Activity: Retype every line from the start of the entries below down to the line with "cyan rectangle: (36, 172) -> (50, 134), moved", both ends included; skip the pictures.

Supplied records:
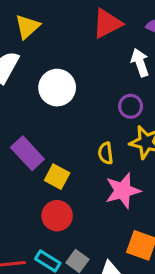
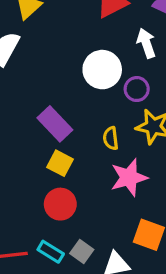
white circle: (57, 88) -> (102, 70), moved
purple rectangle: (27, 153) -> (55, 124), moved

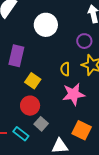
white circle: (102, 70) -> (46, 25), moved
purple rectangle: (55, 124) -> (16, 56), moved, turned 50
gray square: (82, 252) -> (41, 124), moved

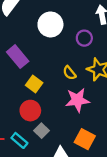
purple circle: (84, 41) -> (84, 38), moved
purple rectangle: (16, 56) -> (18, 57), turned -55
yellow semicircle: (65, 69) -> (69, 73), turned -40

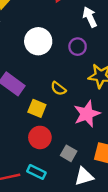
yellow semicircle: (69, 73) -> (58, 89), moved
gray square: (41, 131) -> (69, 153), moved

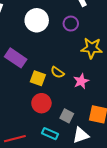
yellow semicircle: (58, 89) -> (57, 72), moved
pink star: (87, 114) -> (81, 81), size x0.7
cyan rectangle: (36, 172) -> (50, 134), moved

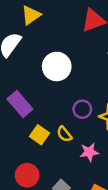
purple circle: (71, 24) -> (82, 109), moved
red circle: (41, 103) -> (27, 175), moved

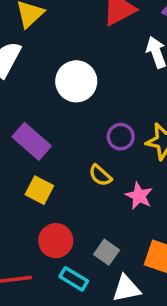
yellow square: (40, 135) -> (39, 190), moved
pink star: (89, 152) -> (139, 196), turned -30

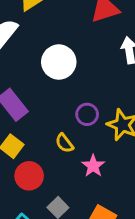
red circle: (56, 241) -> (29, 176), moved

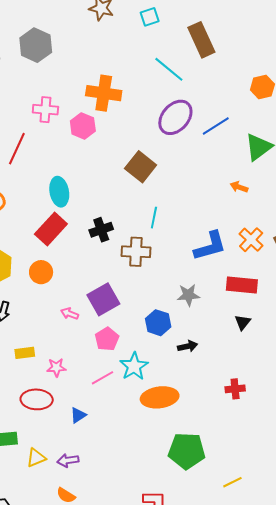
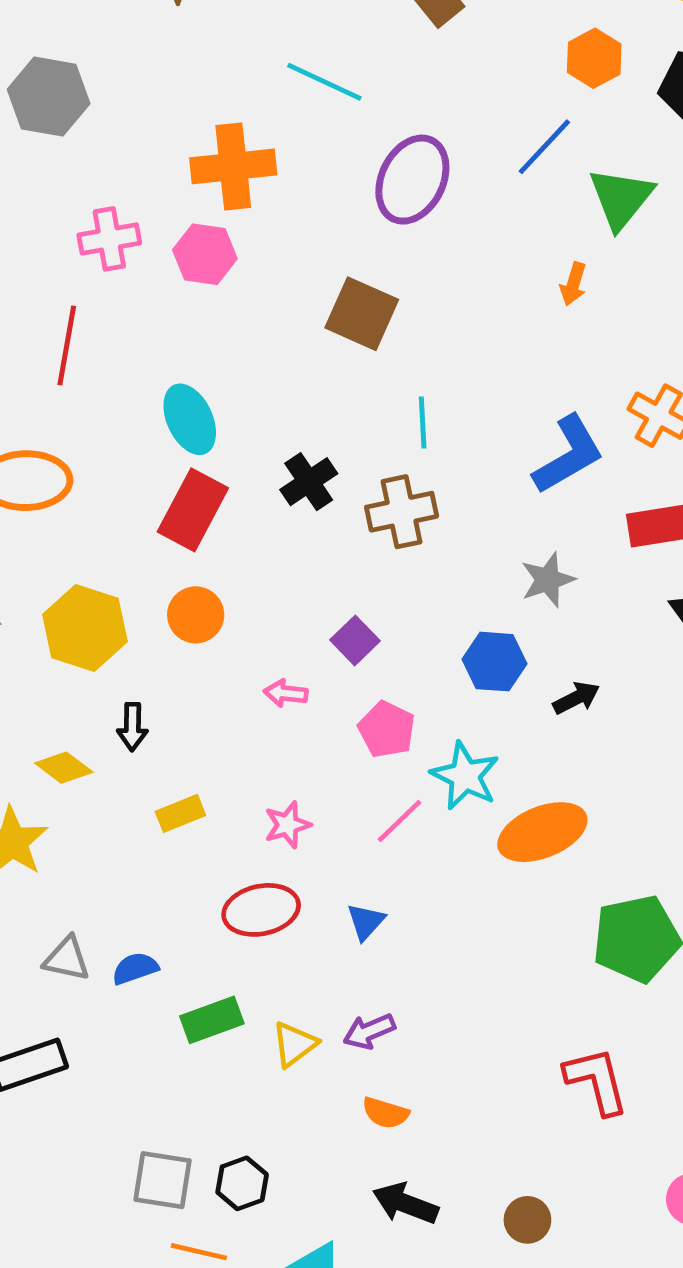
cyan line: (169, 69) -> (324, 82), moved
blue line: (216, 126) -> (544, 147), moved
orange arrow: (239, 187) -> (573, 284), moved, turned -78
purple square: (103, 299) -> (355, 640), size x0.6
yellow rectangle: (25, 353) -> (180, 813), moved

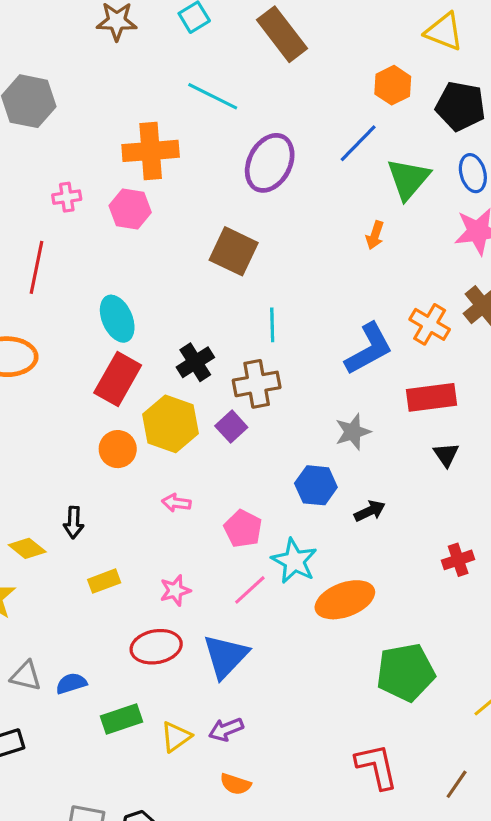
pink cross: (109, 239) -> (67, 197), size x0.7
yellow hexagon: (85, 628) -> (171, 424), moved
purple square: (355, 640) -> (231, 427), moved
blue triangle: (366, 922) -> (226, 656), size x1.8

Result of this task:
white circle: (57, 88) -> (102, 70), moved
purple rectangle: (27, 153) -> (55, 124), moved

white circle: (102, 70) -> (46, 25), moved
purple rectangle: (55, 124) -> (16, 56), moved, turned 50
gray square: (82, 252) -> (41, 124), moved

purple circle: (84, 41) -> (84, 38), moved
purple rectangle: (16, 56) -> (18, 57), turned -55
yellow semicircle: (65, 69) -> (69, 73), turned -40

yellow semicircle: (69, 73) -> (58, 89), moved
gray square: (41, 131) -> (69, 153), moved

yellow semicircle: (58, 89) -> (57, 72), moved
pink star: (87, 114) -> (81, 81), size x0.7
cyan rectangle: (36, 172) -> (50, 134), moved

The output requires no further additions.